▶ **What this task involves**: From the records below, copy out exactly the lines from the one containing "IC1 pin STAT: CHG -> STAT" to the one containing "R4: none -> 1.1k (CHG, STAT)", both included. Add nothing else.

Saved data entries:
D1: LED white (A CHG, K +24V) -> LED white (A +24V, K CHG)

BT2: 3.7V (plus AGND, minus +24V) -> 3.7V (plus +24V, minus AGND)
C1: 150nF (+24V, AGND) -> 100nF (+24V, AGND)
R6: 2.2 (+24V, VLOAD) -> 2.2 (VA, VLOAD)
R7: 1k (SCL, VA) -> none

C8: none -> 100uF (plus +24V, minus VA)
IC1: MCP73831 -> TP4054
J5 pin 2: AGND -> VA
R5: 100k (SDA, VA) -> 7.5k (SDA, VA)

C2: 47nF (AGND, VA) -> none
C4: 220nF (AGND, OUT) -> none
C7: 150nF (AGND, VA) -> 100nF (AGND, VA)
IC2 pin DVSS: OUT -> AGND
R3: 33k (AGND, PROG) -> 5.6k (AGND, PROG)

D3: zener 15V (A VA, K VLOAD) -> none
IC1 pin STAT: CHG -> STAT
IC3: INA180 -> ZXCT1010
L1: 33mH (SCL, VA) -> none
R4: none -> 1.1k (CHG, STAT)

--

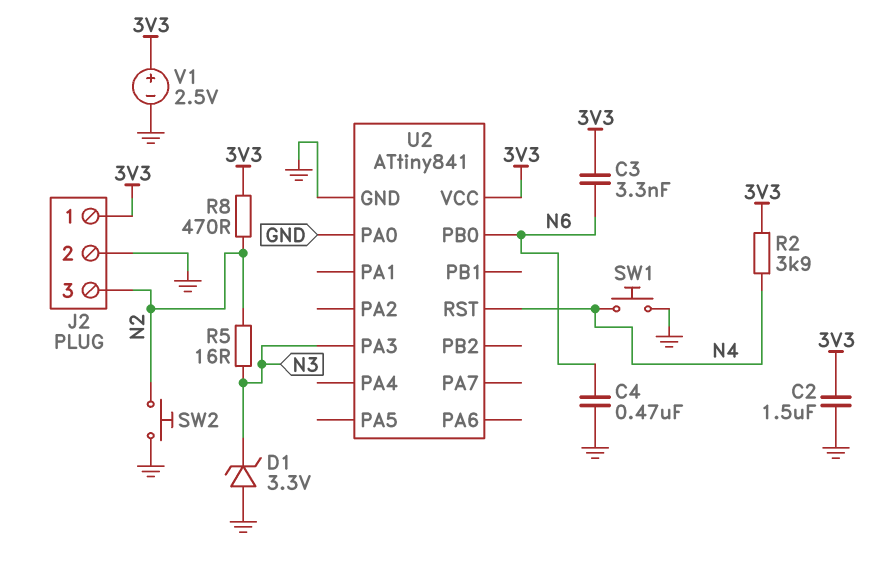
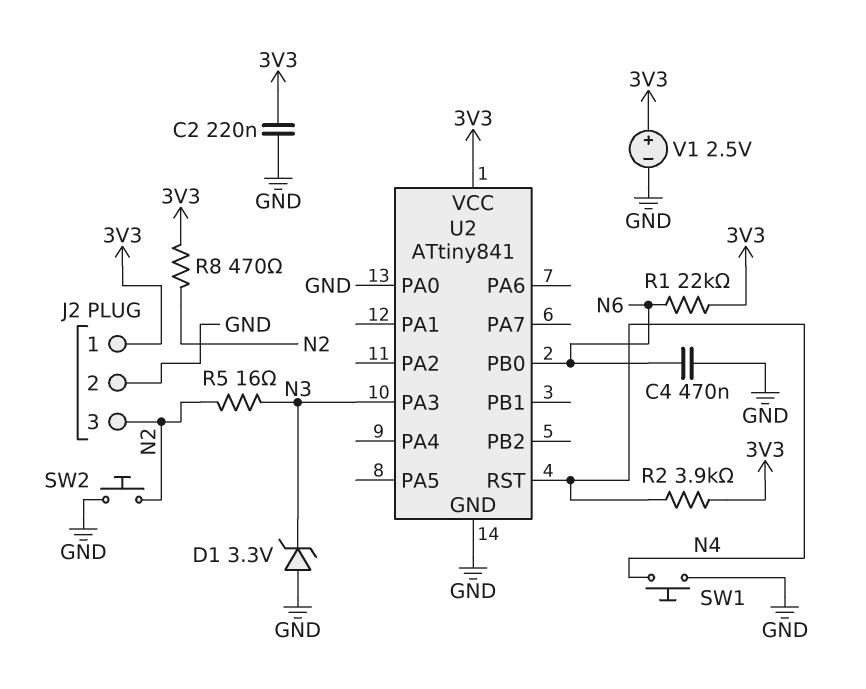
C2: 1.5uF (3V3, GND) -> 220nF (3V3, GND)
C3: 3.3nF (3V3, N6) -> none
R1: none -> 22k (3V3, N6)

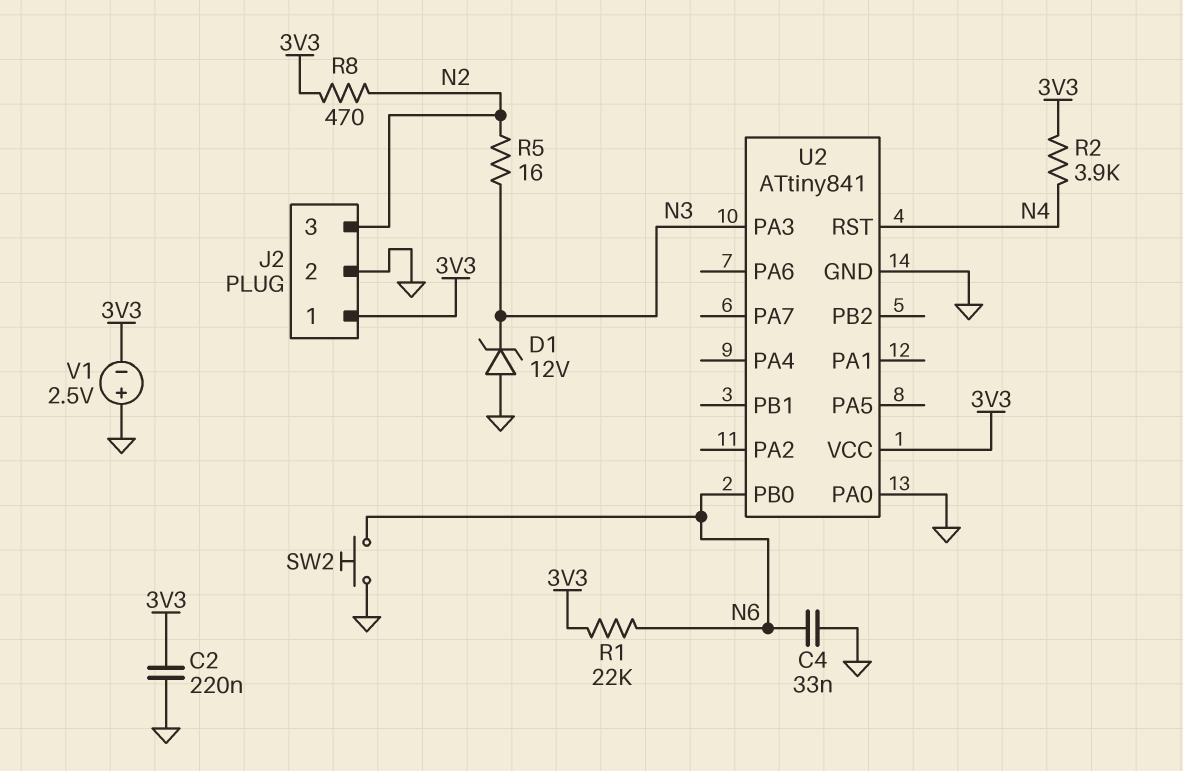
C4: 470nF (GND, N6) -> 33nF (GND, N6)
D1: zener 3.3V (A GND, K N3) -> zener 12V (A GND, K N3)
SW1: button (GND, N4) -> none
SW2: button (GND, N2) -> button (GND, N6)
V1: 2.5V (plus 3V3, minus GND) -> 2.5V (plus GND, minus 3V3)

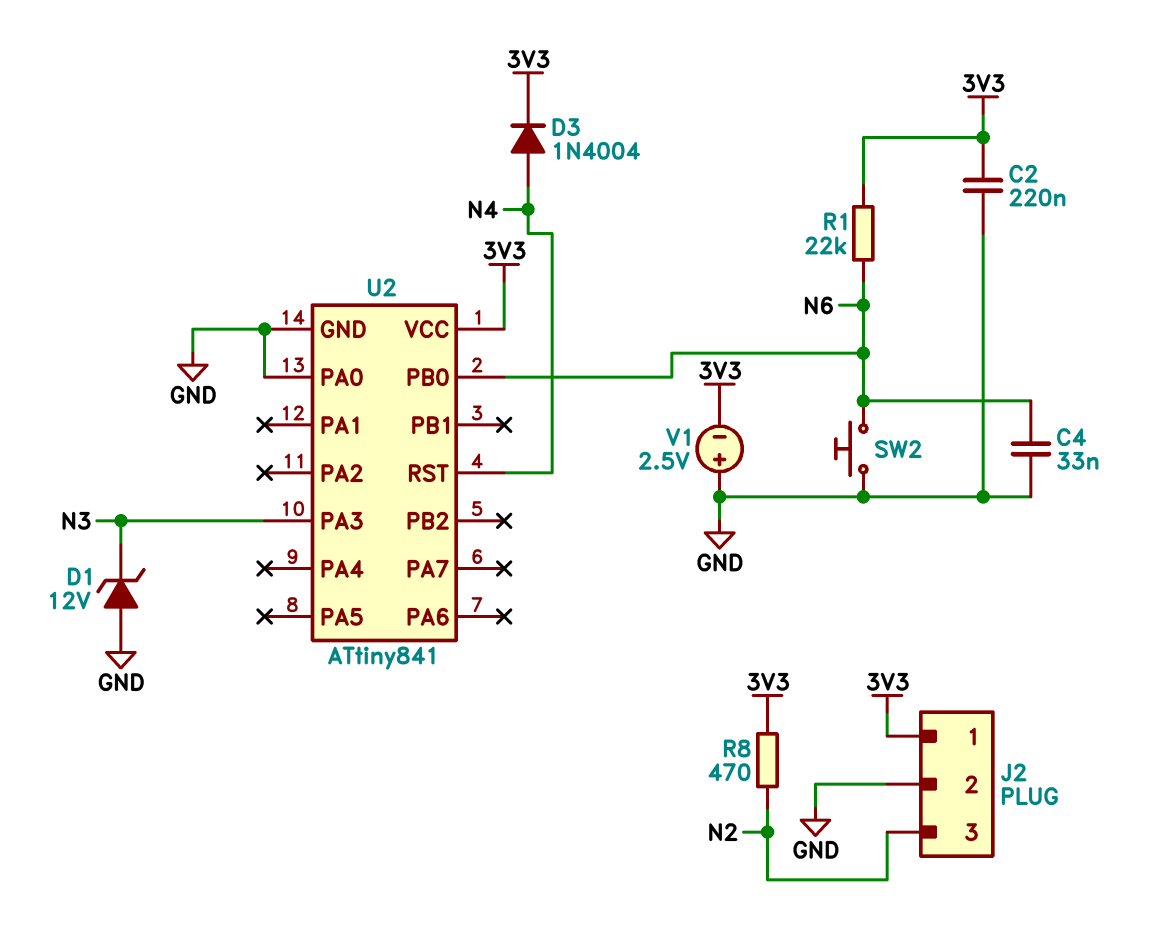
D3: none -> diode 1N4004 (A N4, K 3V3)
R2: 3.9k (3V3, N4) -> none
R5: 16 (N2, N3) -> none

▶ **Written answer**:
IC1 pin STAT: CHG -> STAT
IC3: INA180 -> ZXCT1010
L1: 33mH (SCL, VA) -> none
R4: none -> 1.1k (CHG, STAT)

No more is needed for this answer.